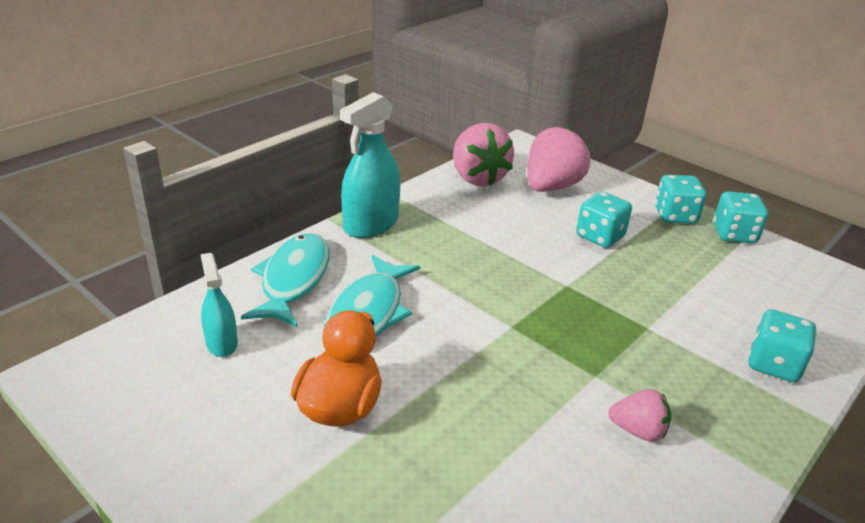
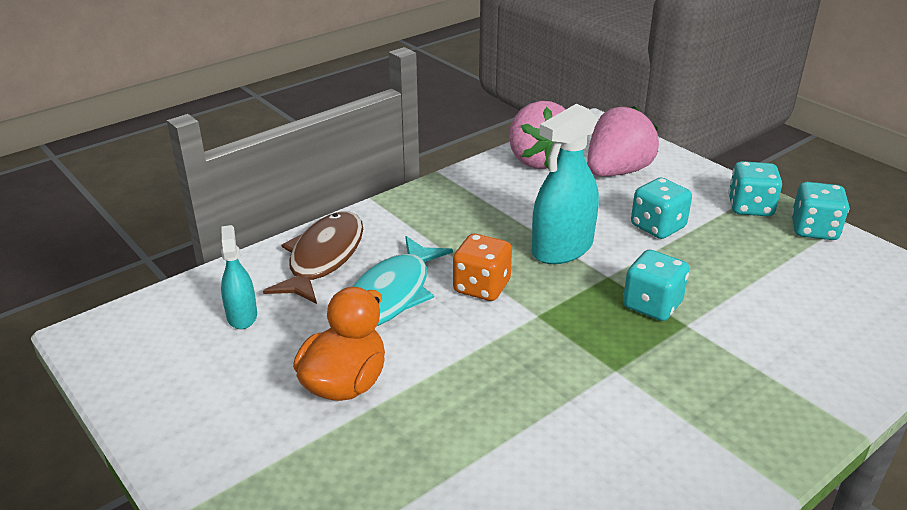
camera: 10 degrees right, 0 degrees up
(293, 280) = (323, 258): turquoise fish -> brown fish
(371, 224) = (413, 205): turquoise spray bottle -> turquoise spray bottle (562, 248)
(453, 301) = (481, 287): none -> orange dice
(638, 430) = (647, 427): pink strawberry -> none
(773, 364) = (818, 370): turquoise dice -> turquoise dice (652, 305)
______
■ TASK TO COMPLETE
Copy out every line from the one containing "(453, 301) = (481, 287): none -> orange dice" to the end of the material, both ends included.

■ RESPONSE
(453, 301) = (481, 287): none -> orange dice
(638, 430) = (647, 427): pink strawberry -> none
(773, 364) = (818, 370): turquoise dice -> turquoise dice (652, 305)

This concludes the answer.